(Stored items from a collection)

<<<<

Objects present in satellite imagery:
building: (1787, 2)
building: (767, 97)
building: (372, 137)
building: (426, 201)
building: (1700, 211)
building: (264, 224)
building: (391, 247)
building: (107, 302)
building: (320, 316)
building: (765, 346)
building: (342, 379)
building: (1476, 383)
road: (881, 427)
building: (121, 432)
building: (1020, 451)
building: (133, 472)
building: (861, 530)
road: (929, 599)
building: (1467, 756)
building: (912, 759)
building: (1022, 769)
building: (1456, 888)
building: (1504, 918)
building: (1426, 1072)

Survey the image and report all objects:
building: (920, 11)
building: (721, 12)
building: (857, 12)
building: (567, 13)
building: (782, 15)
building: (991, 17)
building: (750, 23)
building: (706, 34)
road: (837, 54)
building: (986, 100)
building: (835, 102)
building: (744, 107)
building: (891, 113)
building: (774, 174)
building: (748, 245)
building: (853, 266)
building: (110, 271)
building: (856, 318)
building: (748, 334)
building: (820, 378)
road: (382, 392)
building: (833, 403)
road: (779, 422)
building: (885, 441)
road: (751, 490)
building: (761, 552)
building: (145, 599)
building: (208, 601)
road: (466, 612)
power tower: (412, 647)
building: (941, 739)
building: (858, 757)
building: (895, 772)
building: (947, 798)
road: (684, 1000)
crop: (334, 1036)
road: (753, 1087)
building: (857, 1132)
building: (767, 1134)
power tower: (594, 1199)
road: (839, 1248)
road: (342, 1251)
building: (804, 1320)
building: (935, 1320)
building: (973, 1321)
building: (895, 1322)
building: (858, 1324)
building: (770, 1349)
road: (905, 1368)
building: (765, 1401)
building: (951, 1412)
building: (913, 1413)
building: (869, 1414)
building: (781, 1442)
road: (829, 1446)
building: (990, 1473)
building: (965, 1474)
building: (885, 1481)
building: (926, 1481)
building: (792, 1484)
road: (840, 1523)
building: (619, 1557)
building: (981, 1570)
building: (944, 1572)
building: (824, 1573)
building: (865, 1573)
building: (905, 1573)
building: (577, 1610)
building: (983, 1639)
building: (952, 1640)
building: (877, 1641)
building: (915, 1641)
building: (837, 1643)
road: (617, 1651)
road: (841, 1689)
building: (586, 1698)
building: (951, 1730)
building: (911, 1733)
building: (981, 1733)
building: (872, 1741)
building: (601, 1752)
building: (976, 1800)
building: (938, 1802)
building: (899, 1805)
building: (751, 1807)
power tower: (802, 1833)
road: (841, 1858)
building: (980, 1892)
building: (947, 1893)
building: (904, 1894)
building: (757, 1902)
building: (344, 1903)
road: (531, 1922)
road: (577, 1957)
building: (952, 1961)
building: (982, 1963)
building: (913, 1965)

>>>>

EXERCISE »
Could you report how many lines of the entries include the word "power"? Only the number is needed.

OUTPUT FOR THIS EXERCISE »
3